- _Records from a collection_
·····

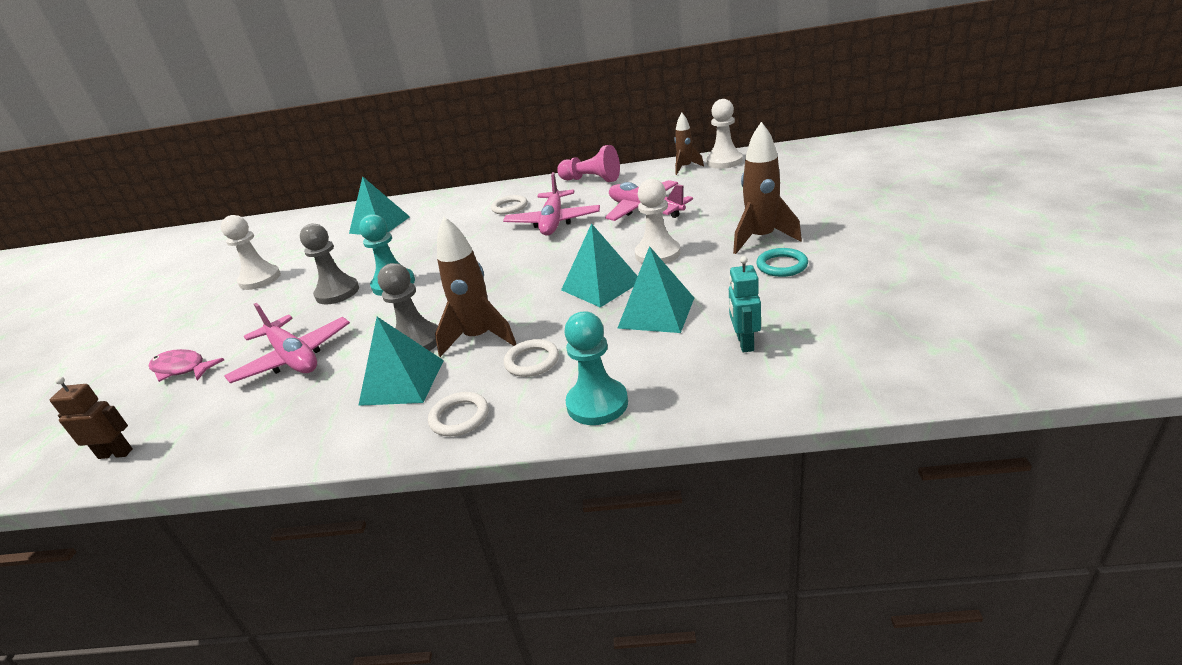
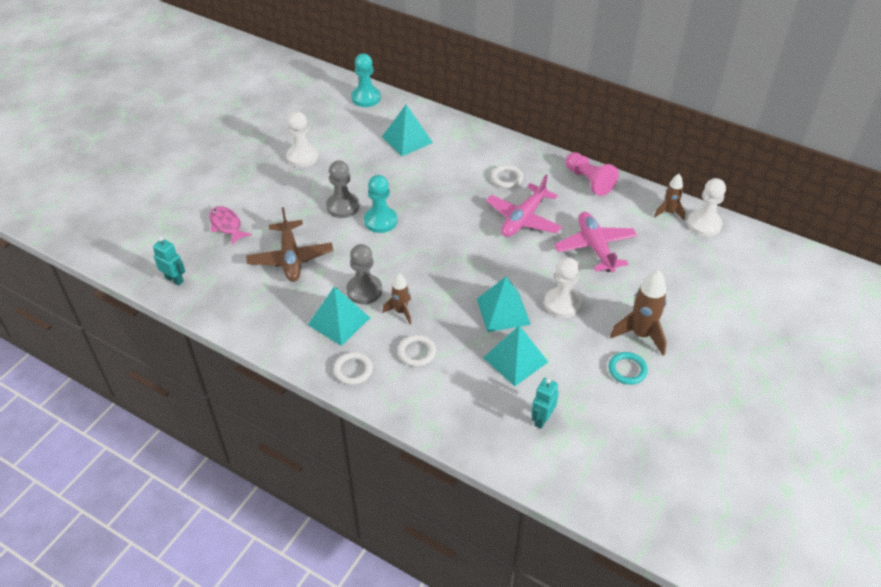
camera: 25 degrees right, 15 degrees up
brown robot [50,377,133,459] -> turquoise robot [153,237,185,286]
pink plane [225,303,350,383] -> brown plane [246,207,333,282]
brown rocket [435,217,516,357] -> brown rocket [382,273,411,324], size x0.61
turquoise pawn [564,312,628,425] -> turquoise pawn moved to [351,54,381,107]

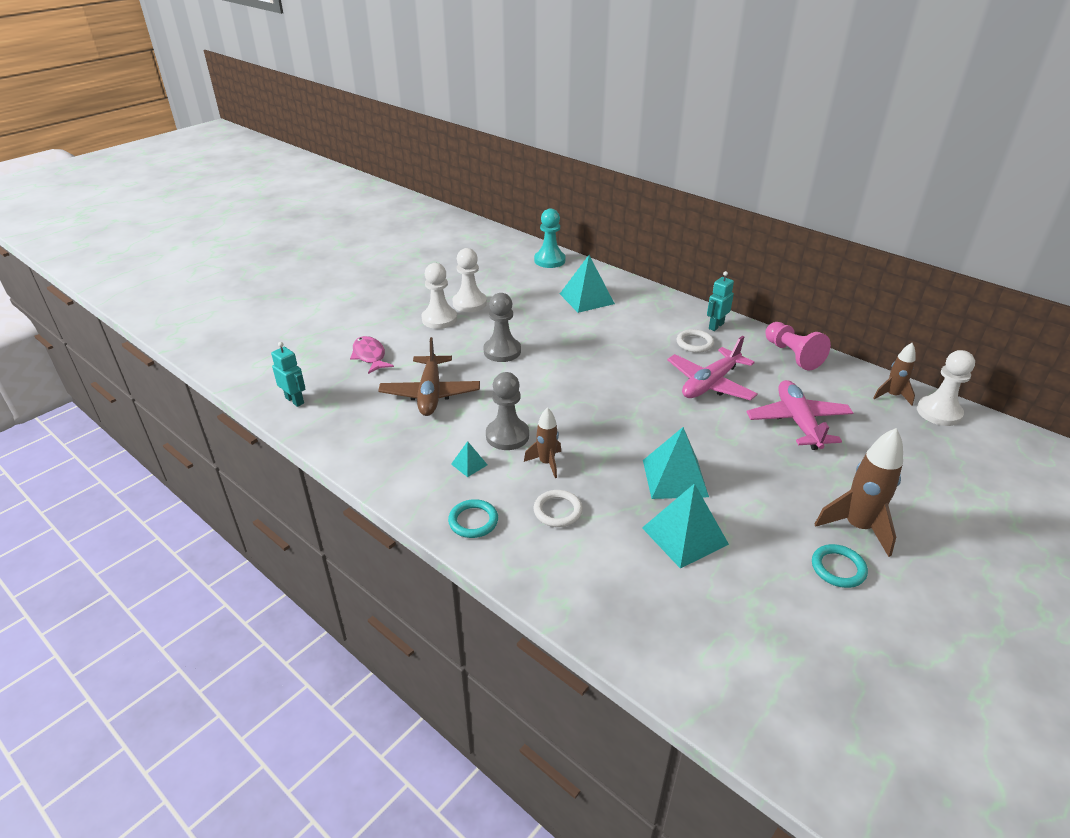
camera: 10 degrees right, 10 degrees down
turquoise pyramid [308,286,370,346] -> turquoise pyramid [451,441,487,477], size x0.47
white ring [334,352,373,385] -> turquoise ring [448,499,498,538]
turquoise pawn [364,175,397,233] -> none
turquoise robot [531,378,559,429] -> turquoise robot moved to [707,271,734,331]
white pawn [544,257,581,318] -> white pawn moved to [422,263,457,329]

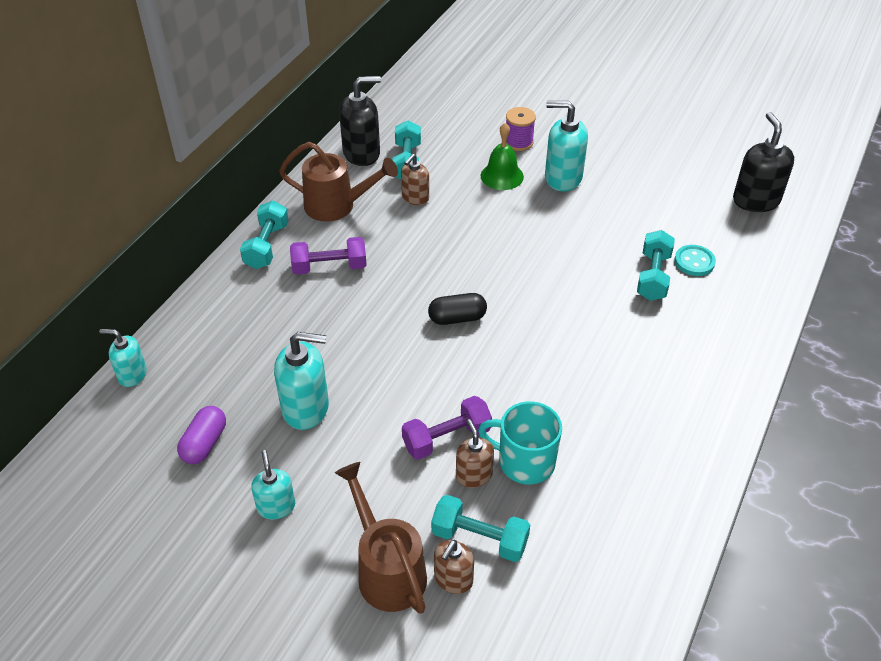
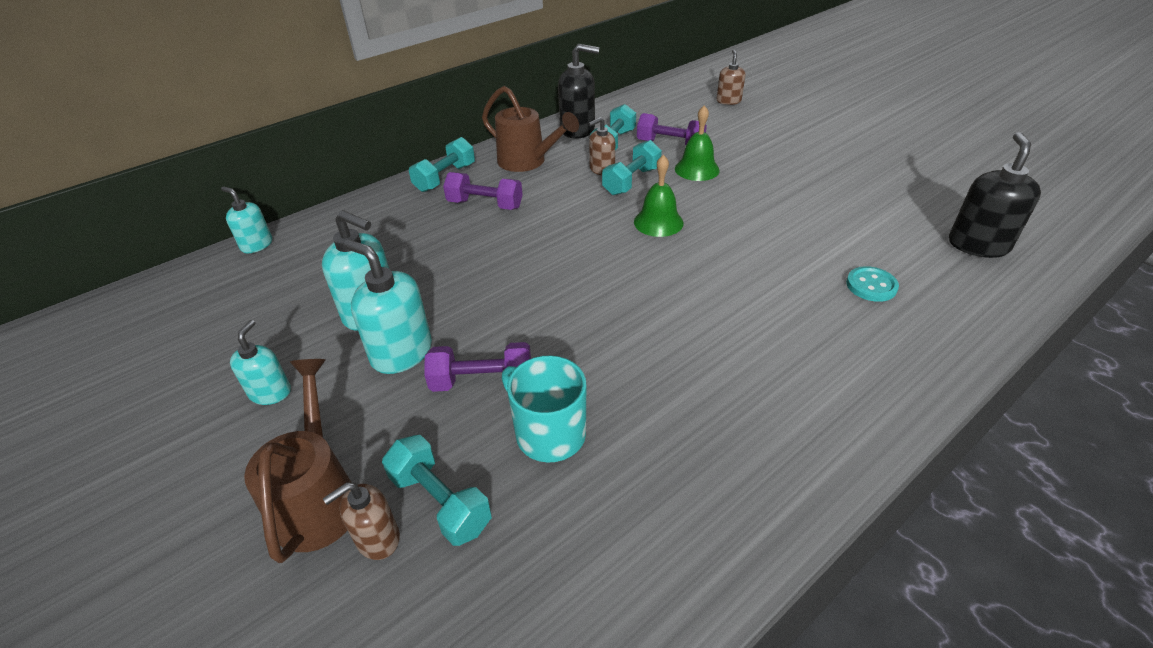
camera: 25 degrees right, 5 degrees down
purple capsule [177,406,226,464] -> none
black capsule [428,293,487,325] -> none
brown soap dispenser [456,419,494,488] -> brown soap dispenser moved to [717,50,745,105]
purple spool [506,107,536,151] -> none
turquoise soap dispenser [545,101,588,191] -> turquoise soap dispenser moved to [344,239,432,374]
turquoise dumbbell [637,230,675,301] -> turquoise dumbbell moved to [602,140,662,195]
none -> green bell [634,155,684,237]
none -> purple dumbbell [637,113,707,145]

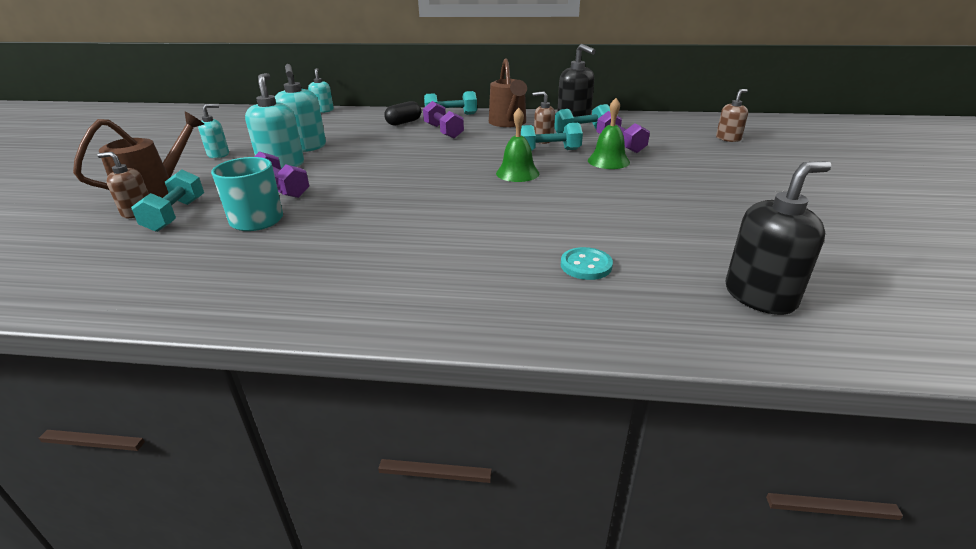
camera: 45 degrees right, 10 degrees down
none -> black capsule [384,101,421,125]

·····

- _Task brief_
Take the stretch of lines above from the one containing "purple spool [506,107,536,151] -> none" through the one containing "none -> green bell [634,155,684,237]" and repeat it exactly, adding no other line.

- _Exercise answer_
purple spool [506,107,536,151] -> none
turquoise soap dispenser [545,101,588,191] -> turquoise soap dispenser moved to [344,239,432,374]
turquoise dumbbell [637,230,675,301] -> turquoise dumbbell moved to [602,140,662,195]
none -> green bell [634,155,684,237]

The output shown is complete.